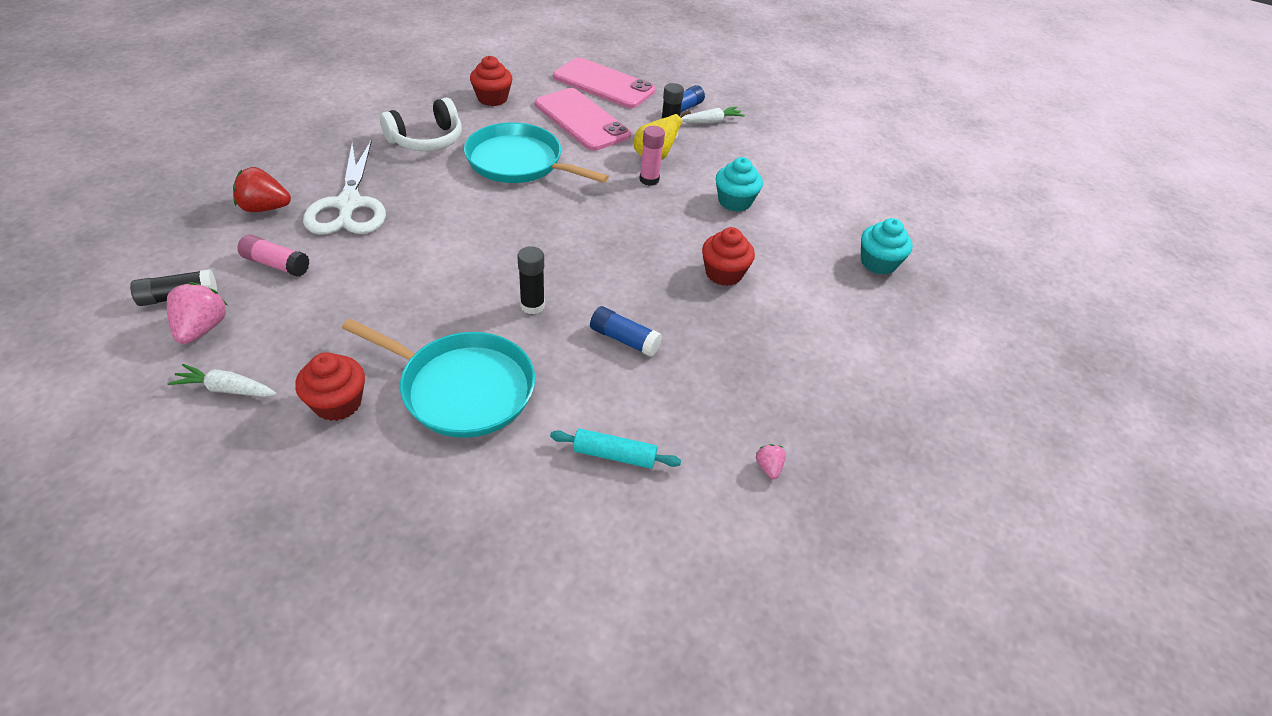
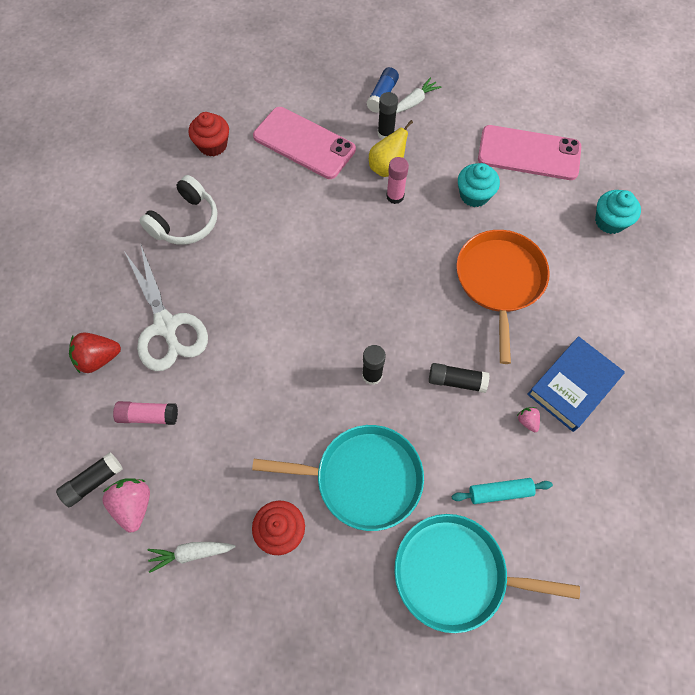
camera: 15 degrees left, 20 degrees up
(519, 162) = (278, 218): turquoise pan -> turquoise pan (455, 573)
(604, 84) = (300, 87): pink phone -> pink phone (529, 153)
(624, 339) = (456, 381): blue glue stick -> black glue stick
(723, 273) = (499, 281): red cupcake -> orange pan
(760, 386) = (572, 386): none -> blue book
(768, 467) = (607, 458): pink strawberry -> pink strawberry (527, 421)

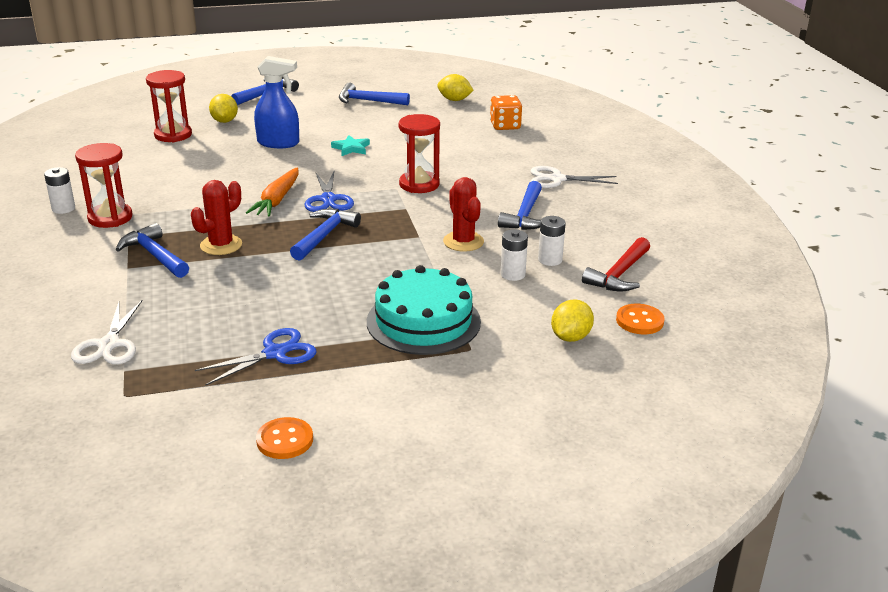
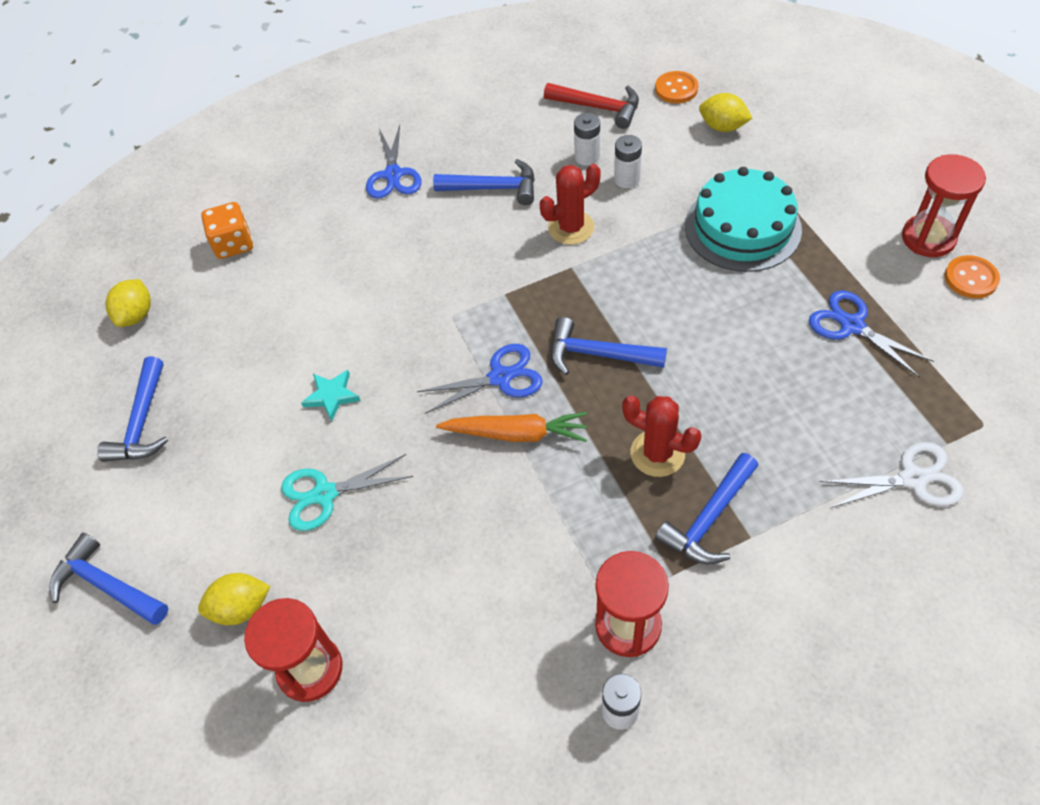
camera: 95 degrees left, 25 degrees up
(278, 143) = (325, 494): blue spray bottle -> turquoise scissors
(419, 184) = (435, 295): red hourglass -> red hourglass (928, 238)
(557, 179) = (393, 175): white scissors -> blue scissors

- - - -

### Task description
The whole listing above must be duplicated word for word, apart from its pictures.

### Response to the task
camera: 15 degrees left, 20 degrees up
(519, 162) = (278, 218): turquoise pan -> turquoise pan (455, 573)
(604, 84) = (300, 87): pink phone -> pink phone (529, 153)
(624, 339) = (456, 381): blue glue stick -> black glue stick
(723, 273) = (499, 281): red cupcake -> orange pan
(760, 386) = (572, 386): none -> blue book
(768, 467) = (607, 458): pink strawberry -> pink strawberry (527, 421)

camera: 95 degrees left, 25 degrees up
(278, 143) = (325, 494): blue spray bottle -> turquoise scissors
(419, 184) = (435, 295): red hourglass -> red hourglass (928, 238)
(557, 179) = (393, 175): white scissors -> blue scissors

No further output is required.